■ ACTIVITY ■
Copy all records precisely, apart from the pictures.

(Spatial reasoning data)
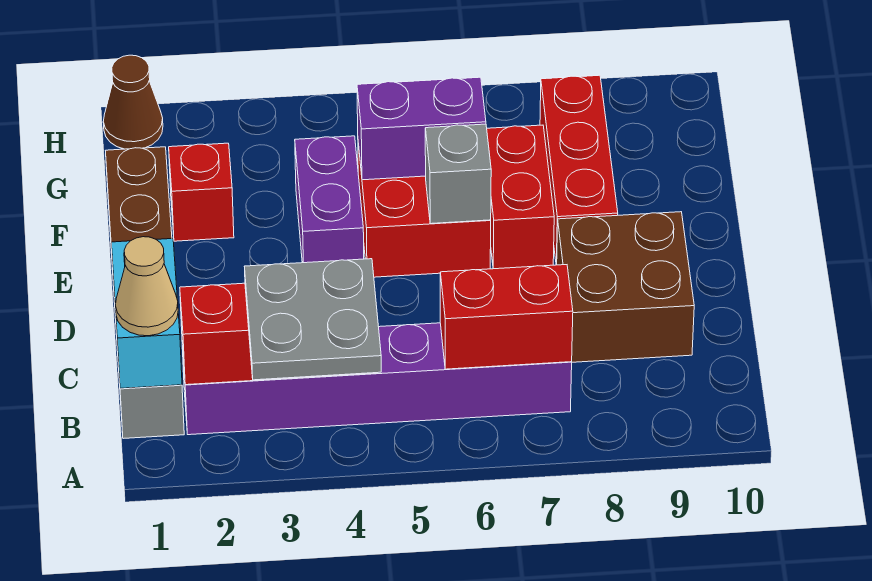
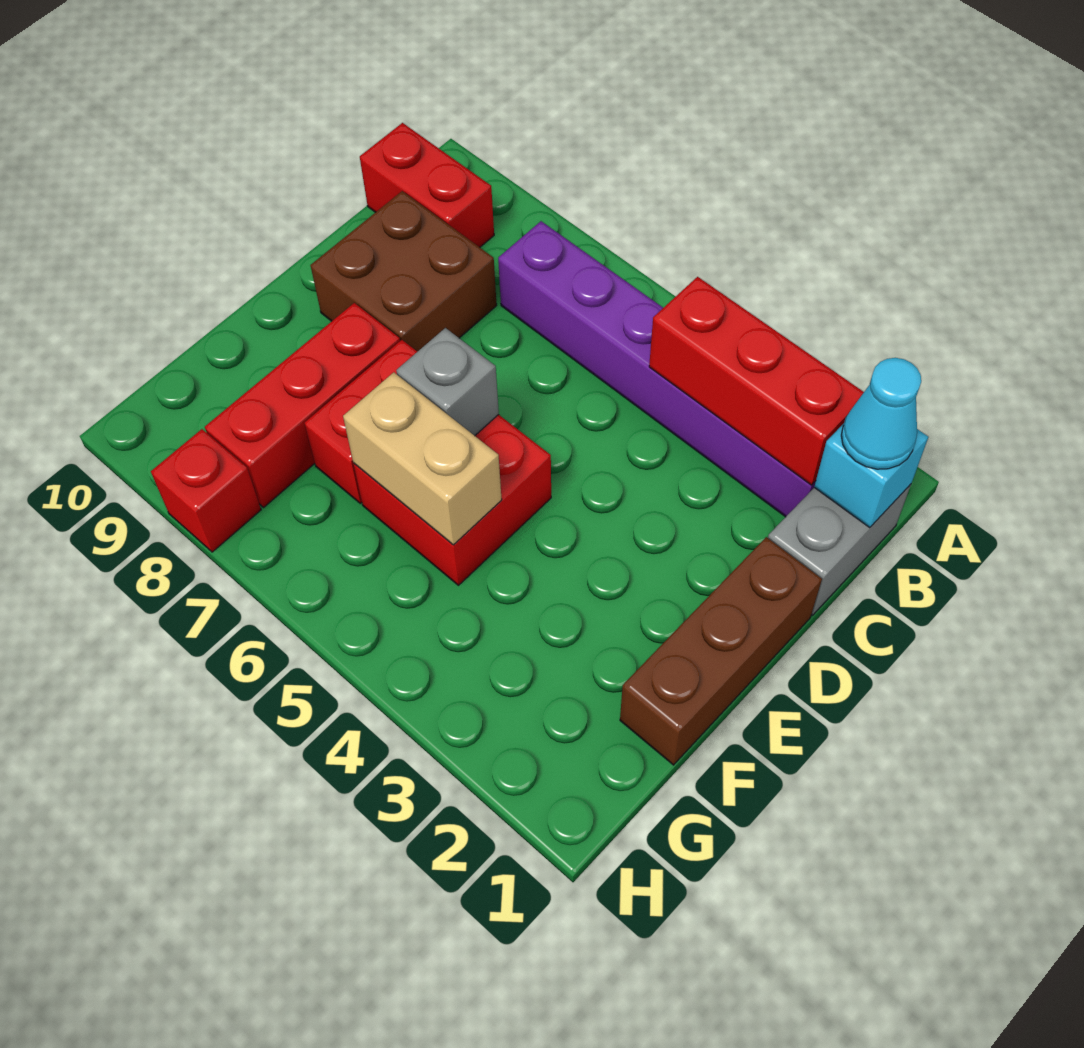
grey plate A3:B4 level 3 -> none
cyan brick B1:C1 level 2 -> cyan brick B1 level 2
tan cone B1 level 3 -> cyan cone B1 level 3
red brick B6:B7 level 2 -> red brick B9:B10 level 1
purple brick E4:F4 level 1 -> none
red brick F2 level 1 -> red brick H8 level 1
purple brick F5:F6 level 2 -> tan brick F5:F6 level 2
brown cone H1 level 1 -> none

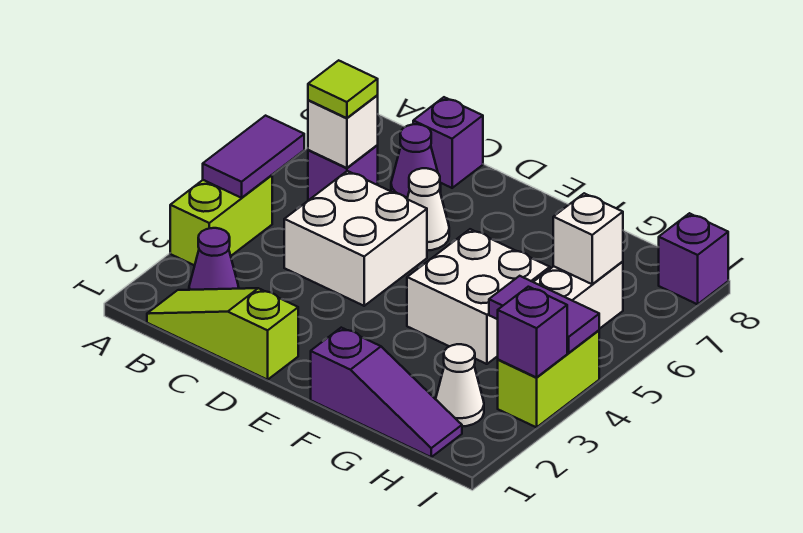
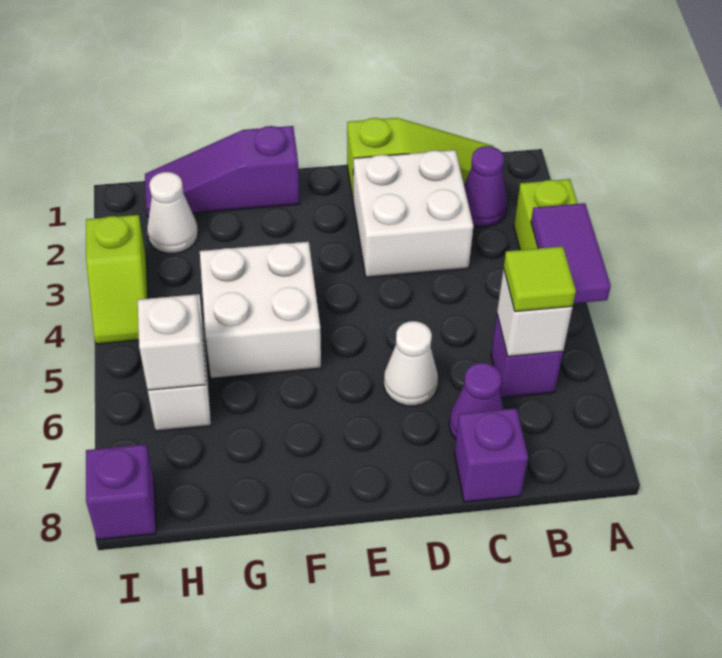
white brick C4:D5 level 1 -> white brick C2:D3 level 1
purple tile H4:I4 level 2 -> none
lime brick I3:I4 level 1 -> lime slope I3:I4 level 1 top 3
purple brick I3 level 2 -> none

■ EXERCISE RESULT ■
grey plate A3:B4 level 3 -> none
cyan brick B1:C1 level 2 -> cyan brick B1 level 2
tan cone B1 level 3 -> cyan cone B1 level 3
red brick B6:B7 level 2 -> red brick B9:B10 level 1
purple brick E4:F4 level 1 -> none
red brick F2 level 1 -> red brick H8 level 1
purple brick F5:F6 level 2 -> tan brick F5:F6 level 2
brown cone H1 level 1 -> none

white brick C4:D5 level 1 -> white brick C2:D3 level 1
purple tile H4:I4 level 2 -> none
lime brick I3:I4 level 1 -> lime slope I3:I4 level 1 top 3
purple brick I3 level 2 -> none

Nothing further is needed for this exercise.